--- DIRECTIONS ---
Copy exactly the lines from the one containing "pink rolling pin" through the last line of the records below, both included, and leave out the pictures.

--- THE INPUT ---
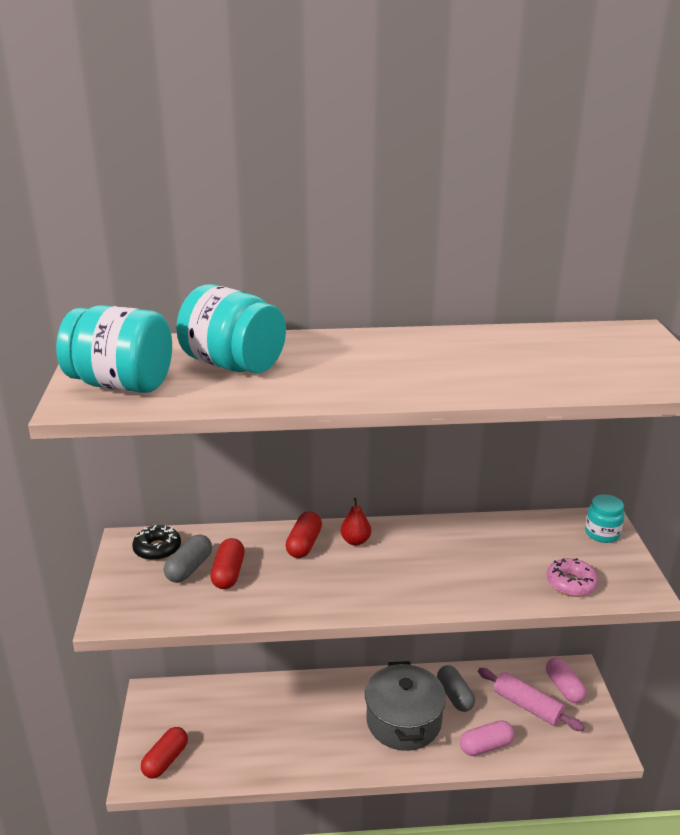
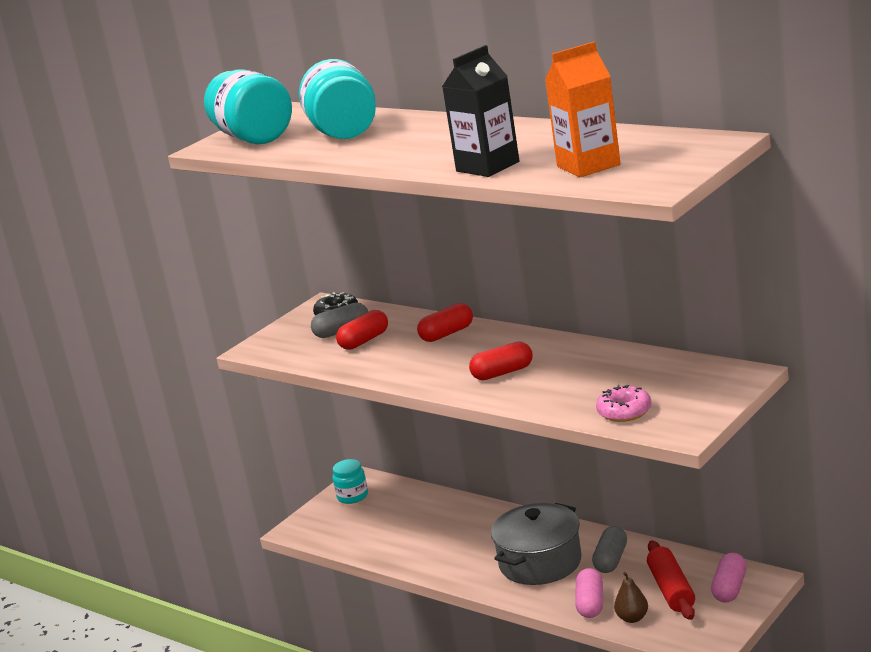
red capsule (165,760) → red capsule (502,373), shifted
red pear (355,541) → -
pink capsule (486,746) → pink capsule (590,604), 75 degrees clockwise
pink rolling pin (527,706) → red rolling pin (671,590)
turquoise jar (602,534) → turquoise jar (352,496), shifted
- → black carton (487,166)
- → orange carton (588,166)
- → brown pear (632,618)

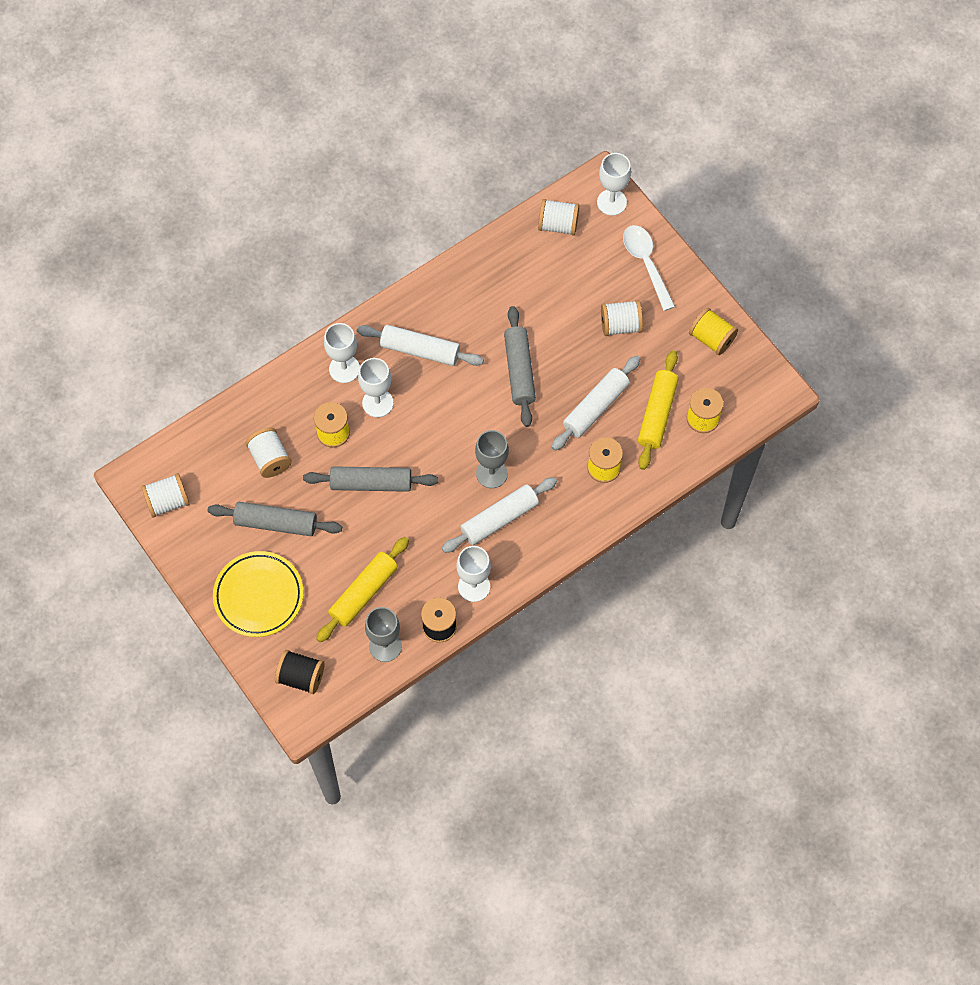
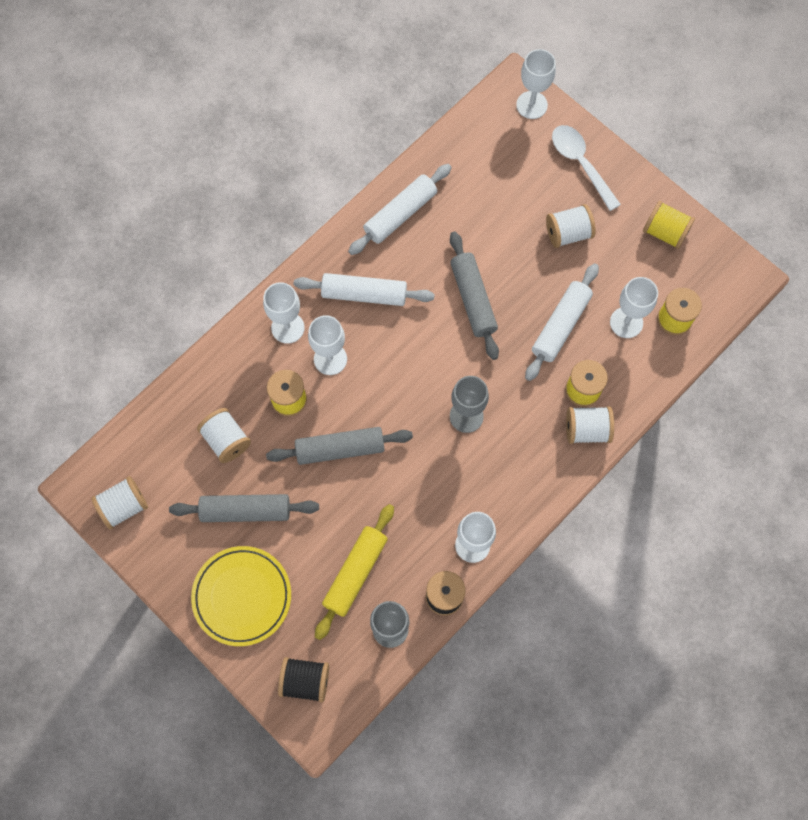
white rolling pin (499,519) → white rolling pin (400,214), shifted
white spool (558,225) → white spool (587,430), shifted
yellow rolling pin (657,414) → white goblet (626,322)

--- RESULT OF THE EXERCISE ---
pink rolling pin (527,706) → red rolling pin (671,590)
turquoise jar (602,534) → turquoise jar (352,496), shifted
- → black carton (487,166)
- → orange carton (588,166)
- → brown pear (632,618)

white rolling pin (499,519) → white rolling pin (400,214), shifted
white spool (558,225) → white spool (587,430), shifted
yellow rolling pin (657,414) → white goblet (626,322)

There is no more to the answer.